● What you need to do: Copy these lines verbatim, from the start of the records through the line that contains "6: (67, 88)", with both ends included.

● Dataset items:
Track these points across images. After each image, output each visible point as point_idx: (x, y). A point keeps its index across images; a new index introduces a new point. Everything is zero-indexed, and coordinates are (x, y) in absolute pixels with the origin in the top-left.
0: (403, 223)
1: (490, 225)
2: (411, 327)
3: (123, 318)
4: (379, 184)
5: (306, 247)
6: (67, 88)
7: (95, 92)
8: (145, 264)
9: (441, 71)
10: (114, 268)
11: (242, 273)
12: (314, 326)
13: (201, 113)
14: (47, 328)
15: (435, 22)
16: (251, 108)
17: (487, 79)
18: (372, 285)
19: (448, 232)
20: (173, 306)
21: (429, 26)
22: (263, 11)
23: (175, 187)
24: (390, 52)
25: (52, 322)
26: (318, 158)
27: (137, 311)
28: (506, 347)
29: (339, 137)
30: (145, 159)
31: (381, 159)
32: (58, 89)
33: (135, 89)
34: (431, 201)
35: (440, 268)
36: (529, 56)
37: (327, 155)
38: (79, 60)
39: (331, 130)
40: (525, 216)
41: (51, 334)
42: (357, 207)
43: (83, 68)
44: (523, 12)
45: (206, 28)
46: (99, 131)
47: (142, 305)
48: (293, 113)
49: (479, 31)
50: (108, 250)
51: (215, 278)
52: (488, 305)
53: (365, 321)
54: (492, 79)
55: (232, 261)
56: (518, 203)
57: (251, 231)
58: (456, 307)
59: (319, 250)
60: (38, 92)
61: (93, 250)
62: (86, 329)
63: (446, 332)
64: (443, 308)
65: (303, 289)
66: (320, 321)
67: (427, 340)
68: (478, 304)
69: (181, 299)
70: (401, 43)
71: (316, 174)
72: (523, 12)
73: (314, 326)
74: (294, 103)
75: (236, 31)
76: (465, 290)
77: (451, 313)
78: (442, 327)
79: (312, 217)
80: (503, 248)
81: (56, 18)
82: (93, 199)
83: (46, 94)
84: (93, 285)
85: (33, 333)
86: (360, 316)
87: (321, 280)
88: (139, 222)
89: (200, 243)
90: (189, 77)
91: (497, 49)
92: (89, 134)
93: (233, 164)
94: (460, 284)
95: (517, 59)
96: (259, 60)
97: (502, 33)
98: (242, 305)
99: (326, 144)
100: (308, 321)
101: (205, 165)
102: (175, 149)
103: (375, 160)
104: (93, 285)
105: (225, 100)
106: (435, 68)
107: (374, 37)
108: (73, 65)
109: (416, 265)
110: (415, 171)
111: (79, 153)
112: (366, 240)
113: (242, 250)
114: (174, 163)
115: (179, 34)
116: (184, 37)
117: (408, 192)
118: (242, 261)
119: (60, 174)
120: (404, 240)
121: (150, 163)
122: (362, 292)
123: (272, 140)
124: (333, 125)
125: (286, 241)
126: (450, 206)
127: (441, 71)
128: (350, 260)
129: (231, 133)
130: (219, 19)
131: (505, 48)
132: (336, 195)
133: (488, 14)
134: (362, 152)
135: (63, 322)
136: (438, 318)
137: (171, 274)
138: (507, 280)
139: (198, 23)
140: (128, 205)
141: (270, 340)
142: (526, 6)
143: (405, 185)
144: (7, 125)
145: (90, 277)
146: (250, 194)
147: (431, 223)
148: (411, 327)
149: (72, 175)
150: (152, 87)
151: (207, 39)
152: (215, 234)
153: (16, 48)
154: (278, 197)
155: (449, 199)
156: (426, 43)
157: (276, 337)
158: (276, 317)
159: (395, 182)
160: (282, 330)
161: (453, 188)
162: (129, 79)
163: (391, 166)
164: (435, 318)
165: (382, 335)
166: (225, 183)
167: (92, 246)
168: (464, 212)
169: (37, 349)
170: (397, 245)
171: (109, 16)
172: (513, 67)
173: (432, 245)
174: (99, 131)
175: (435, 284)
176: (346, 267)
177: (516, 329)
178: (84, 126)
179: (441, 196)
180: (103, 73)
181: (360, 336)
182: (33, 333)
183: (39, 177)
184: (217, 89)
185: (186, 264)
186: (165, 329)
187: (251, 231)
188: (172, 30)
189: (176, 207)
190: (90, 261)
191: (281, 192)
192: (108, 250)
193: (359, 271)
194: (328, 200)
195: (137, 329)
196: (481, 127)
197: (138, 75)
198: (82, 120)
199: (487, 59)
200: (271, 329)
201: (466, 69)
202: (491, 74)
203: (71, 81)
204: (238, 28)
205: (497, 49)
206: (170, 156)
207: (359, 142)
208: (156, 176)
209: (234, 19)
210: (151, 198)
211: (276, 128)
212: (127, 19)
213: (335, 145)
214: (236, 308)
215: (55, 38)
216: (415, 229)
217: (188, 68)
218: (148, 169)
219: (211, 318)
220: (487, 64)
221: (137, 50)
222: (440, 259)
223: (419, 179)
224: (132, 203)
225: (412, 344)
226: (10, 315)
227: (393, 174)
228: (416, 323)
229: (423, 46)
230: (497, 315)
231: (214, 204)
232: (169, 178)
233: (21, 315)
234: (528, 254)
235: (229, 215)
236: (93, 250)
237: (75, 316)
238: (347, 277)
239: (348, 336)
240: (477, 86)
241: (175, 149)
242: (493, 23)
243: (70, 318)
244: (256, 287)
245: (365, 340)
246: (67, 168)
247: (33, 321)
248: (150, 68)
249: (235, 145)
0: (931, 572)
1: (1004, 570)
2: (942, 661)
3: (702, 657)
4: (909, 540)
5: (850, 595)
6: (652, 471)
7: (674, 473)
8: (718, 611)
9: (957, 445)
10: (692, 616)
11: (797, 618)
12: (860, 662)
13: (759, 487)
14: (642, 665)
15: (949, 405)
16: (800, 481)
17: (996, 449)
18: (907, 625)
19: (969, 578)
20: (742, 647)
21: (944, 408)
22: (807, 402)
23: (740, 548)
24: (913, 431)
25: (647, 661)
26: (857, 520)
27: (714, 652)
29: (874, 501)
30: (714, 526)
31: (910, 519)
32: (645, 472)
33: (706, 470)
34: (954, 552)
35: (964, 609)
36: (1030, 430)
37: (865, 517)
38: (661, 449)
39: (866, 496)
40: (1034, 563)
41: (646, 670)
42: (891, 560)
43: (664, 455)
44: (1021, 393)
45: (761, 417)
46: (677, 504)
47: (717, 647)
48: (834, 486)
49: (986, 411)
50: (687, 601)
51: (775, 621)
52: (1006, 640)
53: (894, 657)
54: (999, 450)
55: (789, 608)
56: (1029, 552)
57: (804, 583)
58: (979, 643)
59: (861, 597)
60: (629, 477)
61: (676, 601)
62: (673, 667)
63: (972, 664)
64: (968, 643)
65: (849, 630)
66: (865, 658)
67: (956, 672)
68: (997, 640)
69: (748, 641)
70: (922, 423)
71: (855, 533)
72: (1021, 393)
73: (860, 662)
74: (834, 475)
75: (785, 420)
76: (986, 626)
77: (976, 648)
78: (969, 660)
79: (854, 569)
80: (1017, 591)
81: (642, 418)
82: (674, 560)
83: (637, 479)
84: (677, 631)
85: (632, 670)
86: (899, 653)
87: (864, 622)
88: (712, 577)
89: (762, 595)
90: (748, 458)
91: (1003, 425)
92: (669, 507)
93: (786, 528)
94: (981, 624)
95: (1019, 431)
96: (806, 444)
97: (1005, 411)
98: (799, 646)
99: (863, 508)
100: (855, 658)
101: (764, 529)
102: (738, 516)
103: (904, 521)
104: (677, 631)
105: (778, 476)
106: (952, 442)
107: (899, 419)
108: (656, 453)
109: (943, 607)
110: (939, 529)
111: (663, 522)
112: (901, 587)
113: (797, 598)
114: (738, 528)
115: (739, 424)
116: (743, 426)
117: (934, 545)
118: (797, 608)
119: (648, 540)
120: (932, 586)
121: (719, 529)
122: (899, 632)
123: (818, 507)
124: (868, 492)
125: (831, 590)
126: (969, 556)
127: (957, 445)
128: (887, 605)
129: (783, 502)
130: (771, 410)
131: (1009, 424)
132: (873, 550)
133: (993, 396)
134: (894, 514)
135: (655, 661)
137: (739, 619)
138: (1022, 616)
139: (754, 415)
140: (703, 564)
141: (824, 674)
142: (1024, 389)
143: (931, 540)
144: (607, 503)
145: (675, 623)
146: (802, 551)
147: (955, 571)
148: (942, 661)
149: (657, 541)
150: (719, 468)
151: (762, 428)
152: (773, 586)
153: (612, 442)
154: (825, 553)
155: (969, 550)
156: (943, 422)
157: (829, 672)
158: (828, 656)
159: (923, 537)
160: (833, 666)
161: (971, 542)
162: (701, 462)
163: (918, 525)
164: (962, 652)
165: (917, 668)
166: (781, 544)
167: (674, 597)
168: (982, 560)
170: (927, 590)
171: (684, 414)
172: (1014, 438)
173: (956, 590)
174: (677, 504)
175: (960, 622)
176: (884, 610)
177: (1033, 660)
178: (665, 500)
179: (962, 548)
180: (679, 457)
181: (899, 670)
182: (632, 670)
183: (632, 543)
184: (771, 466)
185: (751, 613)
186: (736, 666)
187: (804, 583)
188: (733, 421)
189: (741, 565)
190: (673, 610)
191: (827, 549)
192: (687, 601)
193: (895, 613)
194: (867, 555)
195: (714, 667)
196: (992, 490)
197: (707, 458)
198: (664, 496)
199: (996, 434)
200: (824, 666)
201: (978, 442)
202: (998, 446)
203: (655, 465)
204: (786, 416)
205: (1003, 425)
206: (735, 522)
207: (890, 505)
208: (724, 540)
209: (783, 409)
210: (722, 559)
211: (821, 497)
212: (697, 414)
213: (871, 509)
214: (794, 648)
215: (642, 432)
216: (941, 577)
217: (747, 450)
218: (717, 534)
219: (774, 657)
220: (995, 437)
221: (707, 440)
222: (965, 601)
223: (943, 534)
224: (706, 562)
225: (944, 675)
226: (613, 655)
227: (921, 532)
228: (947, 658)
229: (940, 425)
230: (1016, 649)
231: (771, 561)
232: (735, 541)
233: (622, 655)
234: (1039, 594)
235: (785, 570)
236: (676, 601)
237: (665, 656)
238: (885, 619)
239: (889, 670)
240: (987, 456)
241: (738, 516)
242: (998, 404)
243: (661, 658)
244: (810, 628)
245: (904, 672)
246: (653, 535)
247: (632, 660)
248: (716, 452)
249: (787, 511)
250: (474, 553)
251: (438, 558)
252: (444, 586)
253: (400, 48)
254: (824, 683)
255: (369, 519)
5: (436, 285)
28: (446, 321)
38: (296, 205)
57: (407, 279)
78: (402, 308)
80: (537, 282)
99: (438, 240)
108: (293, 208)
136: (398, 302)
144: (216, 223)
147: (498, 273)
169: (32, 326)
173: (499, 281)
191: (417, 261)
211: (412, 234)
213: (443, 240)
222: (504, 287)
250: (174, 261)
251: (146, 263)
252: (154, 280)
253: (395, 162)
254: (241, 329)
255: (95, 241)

● Full output:
Track these points across images. After each image, output each visible point as point_idx: (x, y). A point keeps its index across images; a new index introduces a new point. Everything is zero-indexed, and coordinates are (x, y) in absolute pixels with the origin in the top-left.
0: (403, 223)
1: (490, 225)
2: (411, 327)
3: (123, 318)
4: (379, 184)
5: (306, 247)
6: (67, 88)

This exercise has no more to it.